- Problem statement
Emit a verbatim copy of the lines below from the line with "The second view gained the cohete [rojo]" through the line with "Where the barco", excluding pictures and everything outside that range.
----------
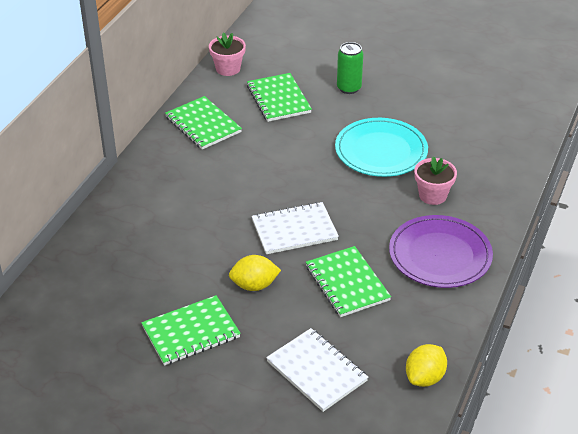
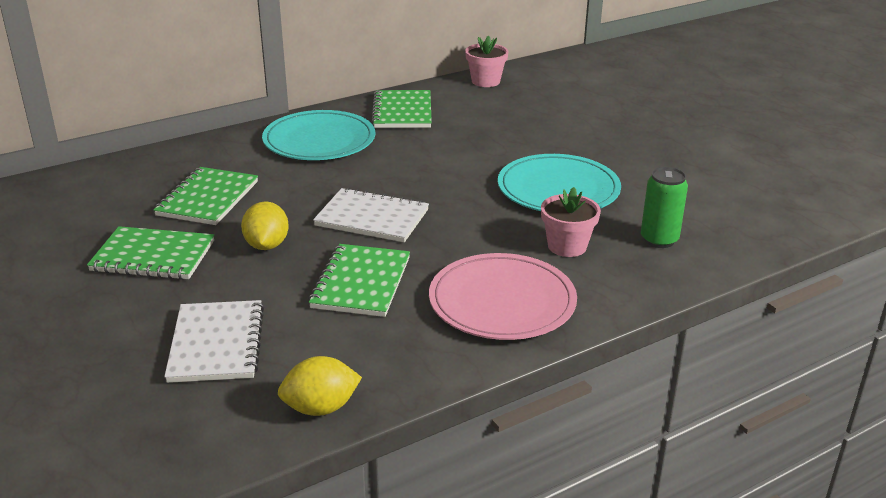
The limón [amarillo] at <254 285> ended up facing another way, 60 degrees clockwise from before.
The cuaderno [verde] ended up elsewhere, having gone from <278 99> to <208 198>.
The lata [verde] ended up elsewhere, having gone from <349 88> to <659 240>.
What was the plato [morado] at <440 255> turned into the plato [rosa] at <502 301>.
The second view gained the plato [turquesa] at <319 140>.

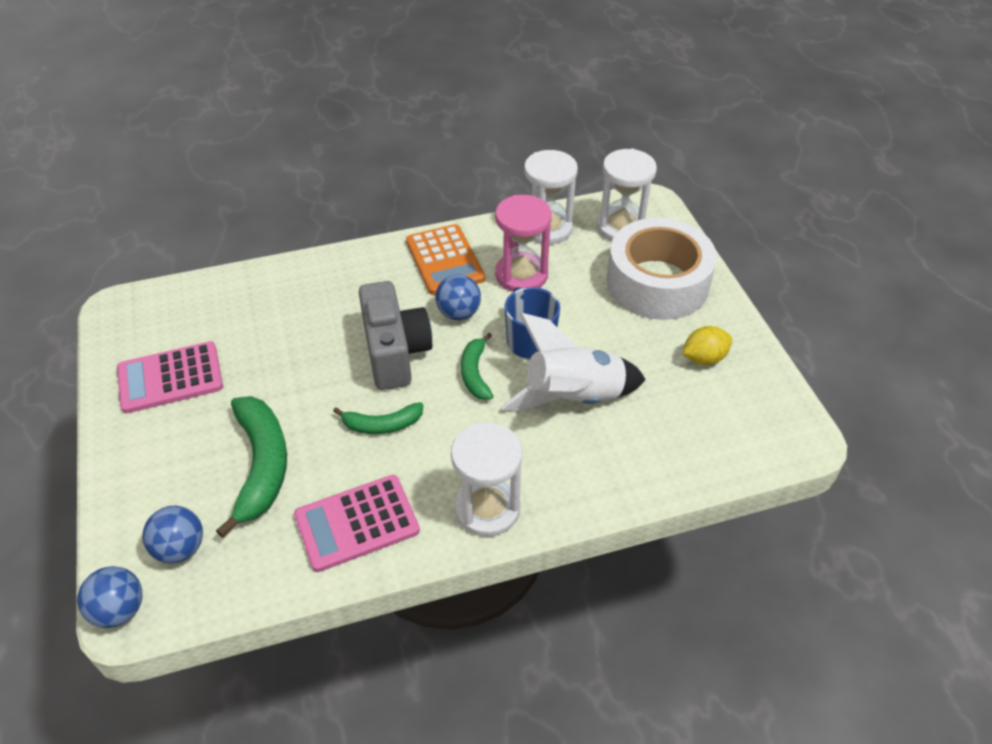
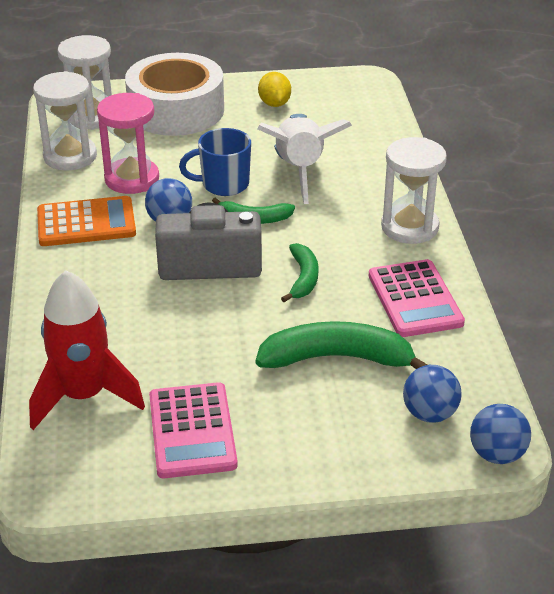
The second view gained the cohete [rojo] at <84 396>.

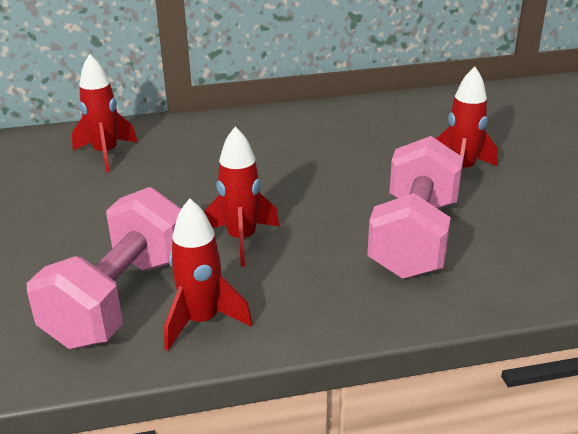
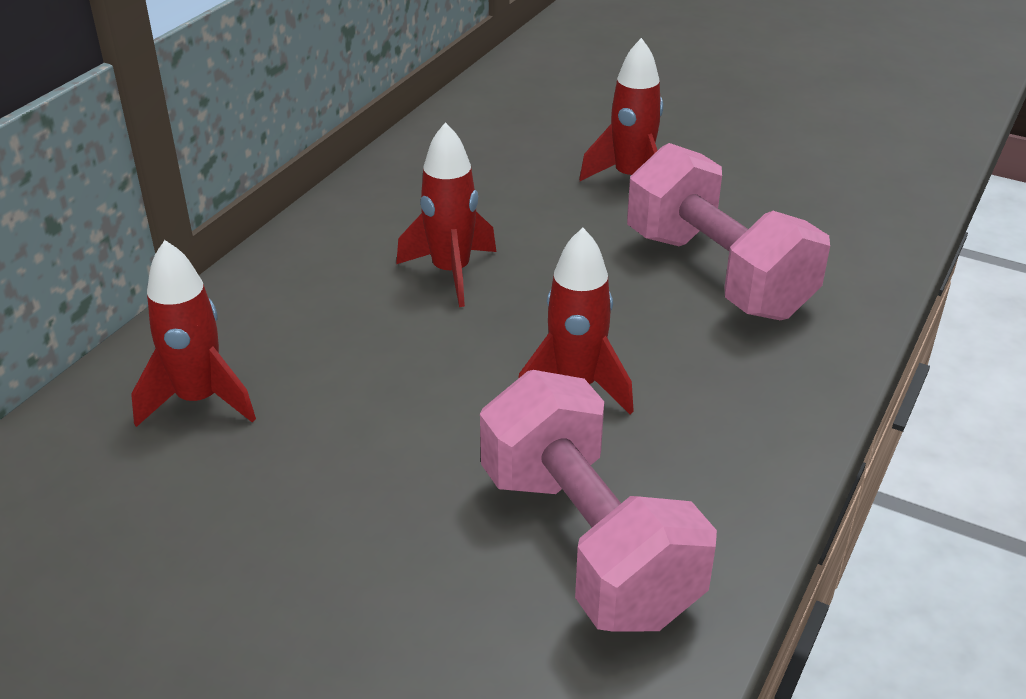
The cohete [rojo] ended up elsewhere, having gone from <202 321> to <451 272>.

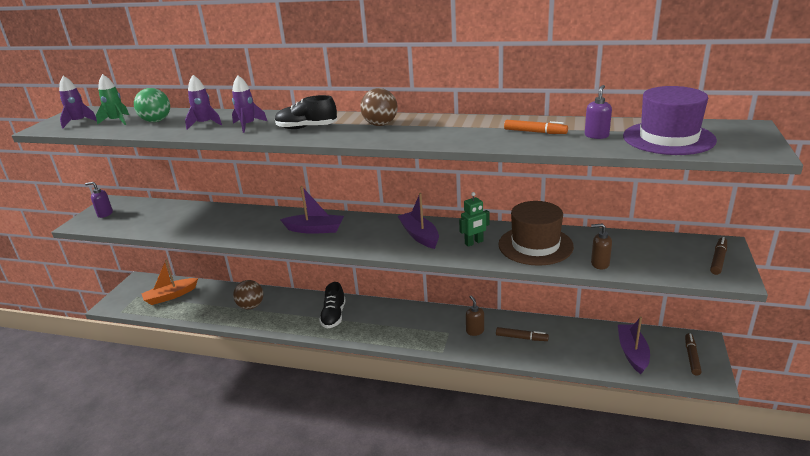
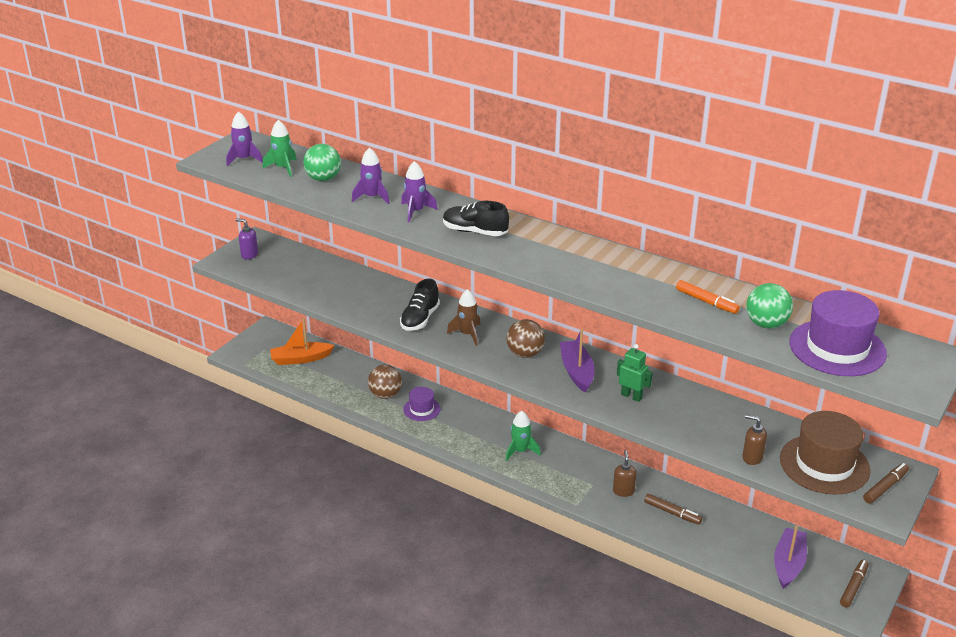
Where the barco [morado] stood at <315 229>, the cohete [marrón] came to stand at <467 334>.
The zapato [negro] ended up elsewhere, having gone from <334 316> to <420 319>.
The pelota [marrón] ended up elsewhere, having gone from <380 124> to <525 354>.
The robot [verde] at <474 242> ended up facing another way, 135 degrees counterclockwise from before.
The sombrero [marrón] ended up elsewhere, having gone from <535 245> to <824 464>.
Where the dispensador de jabón [morado] stood at <596 135>, the pelota [verde] came to stand at <766 324>.
The second view gained the sombrero [morado] at <422 409>.
The second view gained the cohete [verde] at <520 451>.

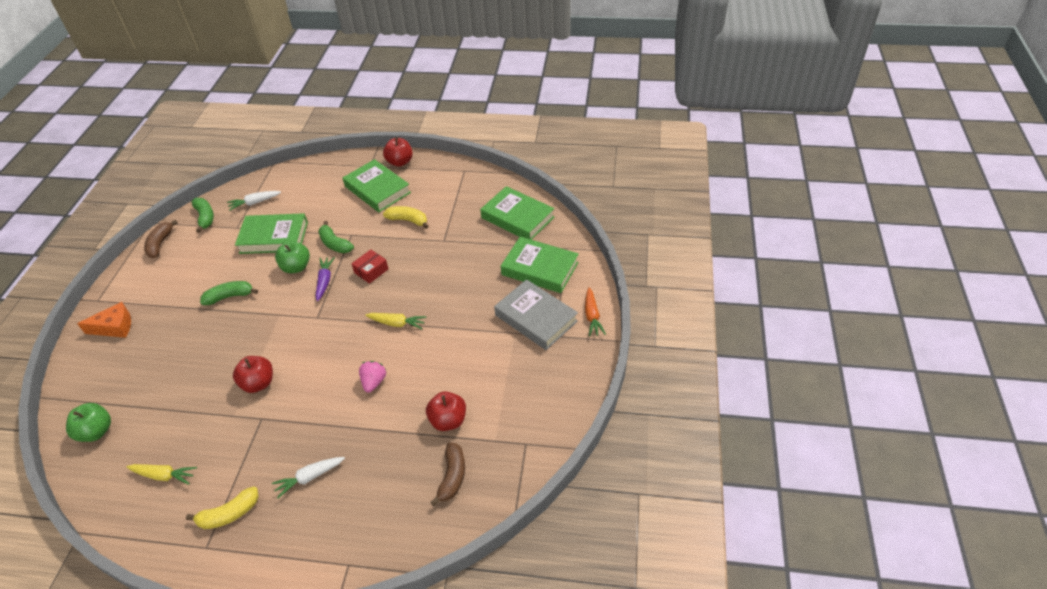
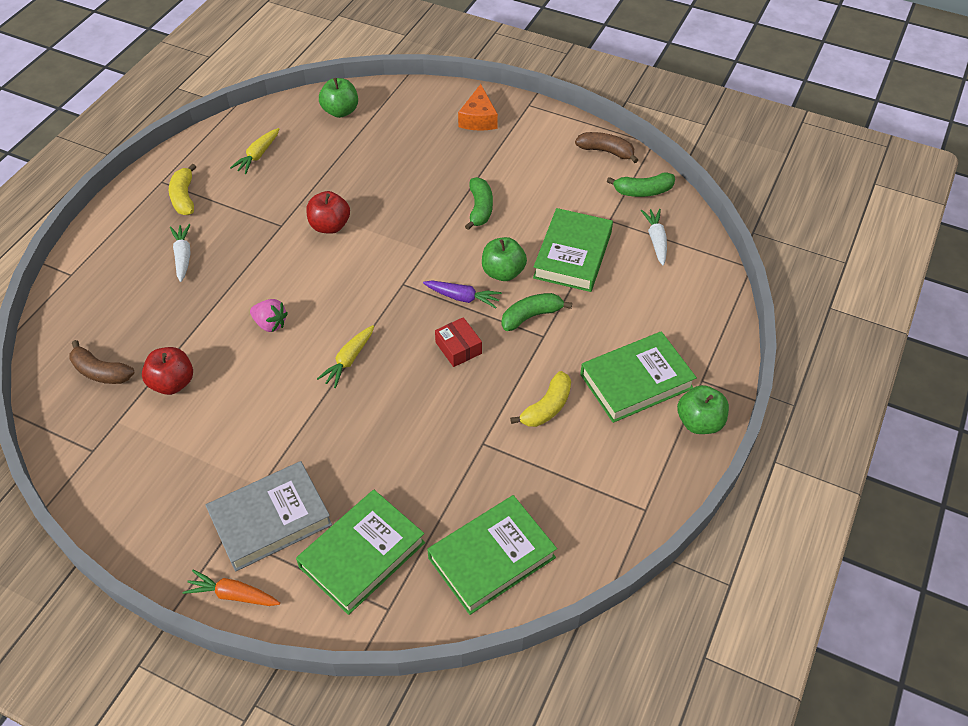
What was the manzana [rojo] at <400 162> turned into the manzana [verde] at <699 422>.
----------
- Output
The second view gained the cohete [rojo] at <84 396>.

The cohete [rojo] ended up elsewhere, having gone from <202 321> to <451 272>.

Where the barco [morado] stood at <315 229>, the cohete [marrón] came to stand at <467 334>.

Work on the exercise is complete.